__What the task asks__
Look for the line containing "brown 1x2 brick [367,185,431,244] -> none" in the records below. Then output it and all the lines that follow, exactly and without any others.

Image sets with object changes

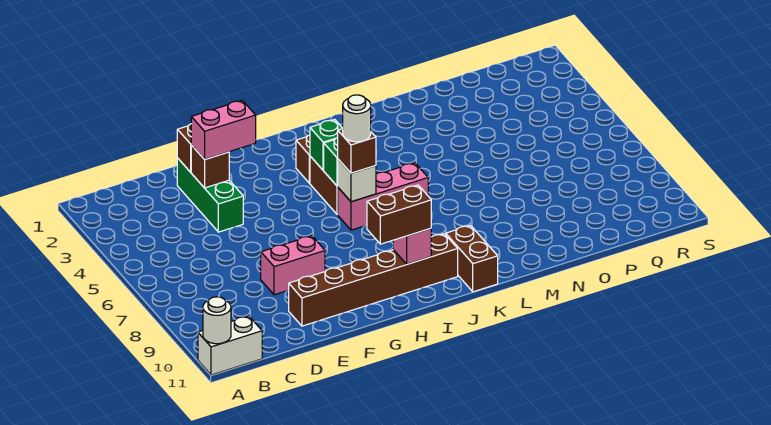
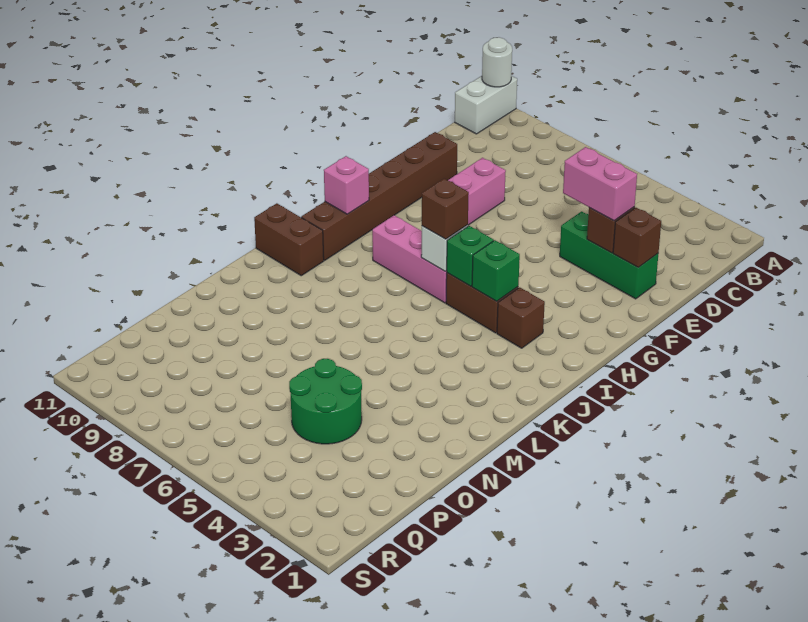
pink 1x2 brick [191,100,256,159] -> pink 1x2 brick turned to [563,147,637,221]
brown 1x2 brick [367,185,431,244] -> none
pink 1x3 brick [338,163,428,230] -> pink 1x3 brick turned to [372,215,447,303]
white 1x1 round brick [343,95,371,142] -> none
none -> green 2x2 round brick [289,359,362,444]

__Worked solution__
brown 1x2 brick [367,185,431,244] -> none
pink 1x3 brick [338,163,428,230] -> pink 1x3 brick turned to [372,215,447,303]
white 1x1 round brick [343,95,371,142] -> none
none -> green 2x2 round brick [289,359,362,444]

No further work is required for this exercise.